Provided material Start Marker
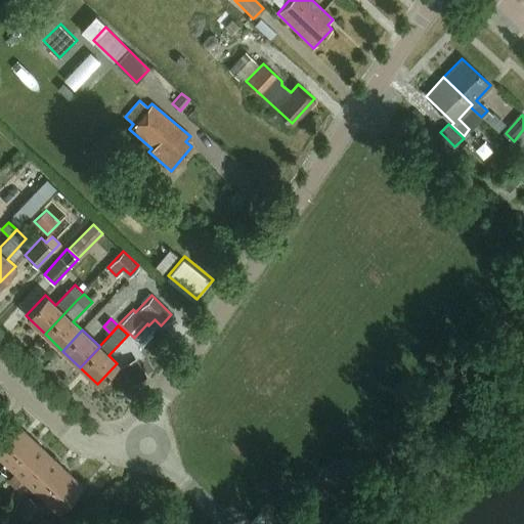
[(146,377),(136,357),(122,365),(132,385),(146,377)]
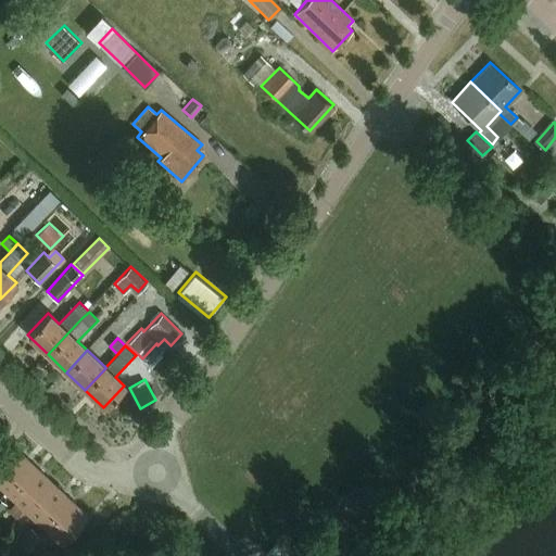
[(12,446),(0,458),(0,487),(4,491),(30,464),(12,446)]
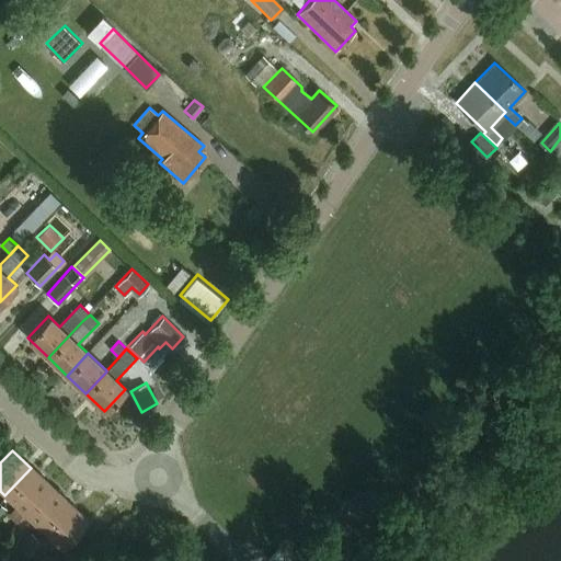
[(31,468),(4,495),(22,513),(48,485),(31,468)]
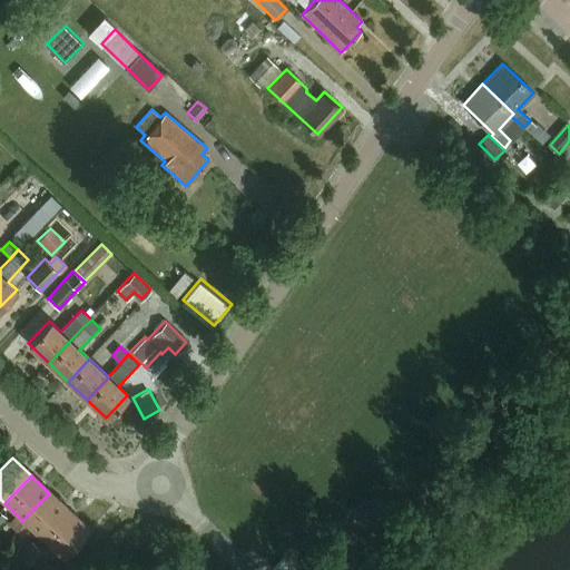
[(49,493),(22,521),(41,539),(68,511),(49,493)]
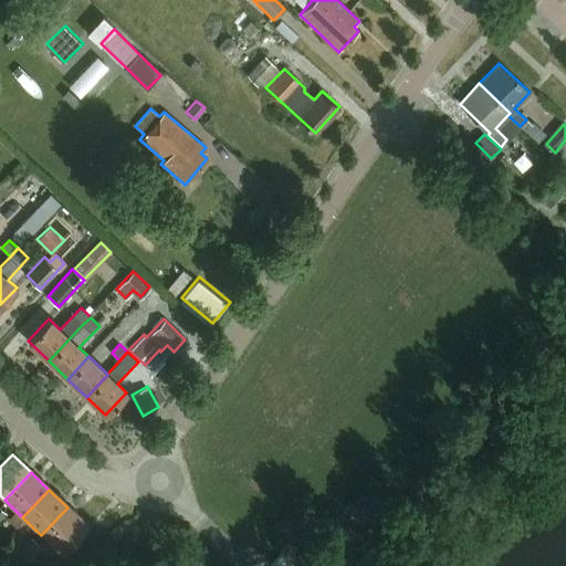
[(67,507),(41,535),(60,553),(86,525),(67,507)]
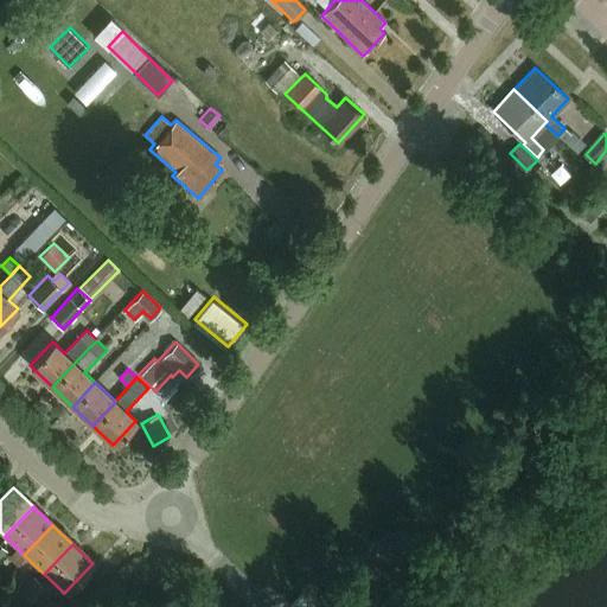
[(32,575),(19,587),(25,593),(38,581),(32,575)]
Provided material End Marker
Provided material Start Marker
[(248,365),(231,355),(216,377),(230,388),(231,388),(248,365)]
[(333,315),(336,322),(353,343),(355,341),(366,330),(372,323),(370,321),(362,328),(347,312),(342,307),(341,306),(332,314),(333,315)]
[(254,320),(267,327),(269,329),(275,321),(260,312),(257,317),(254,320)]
Provided material End Marker
■ **Assignment**: Out of the records above, return only the lines from the one with "[(12,446),(0,458),(0,487),(4,491),(30,464),(12,446)]" through the one with "[(32,575),(19,587),(25,593),(38,581),(32,575)]", exactly, and none of the pictures.

■ **Solution below**:
[(12,446),(0,458),(0,487),(4,491),(30,464),(12,446)]
[(31,468),(4,495),(22,513),(48,485),(31,468)]
[(49,493),(22,521),(41,539),(68,511),(49,493)]
[(67,507),(41,535),(60,553),(86,525),(67,507)]
[(32,575),(19,587),(25,593),(38,581),(32,575)]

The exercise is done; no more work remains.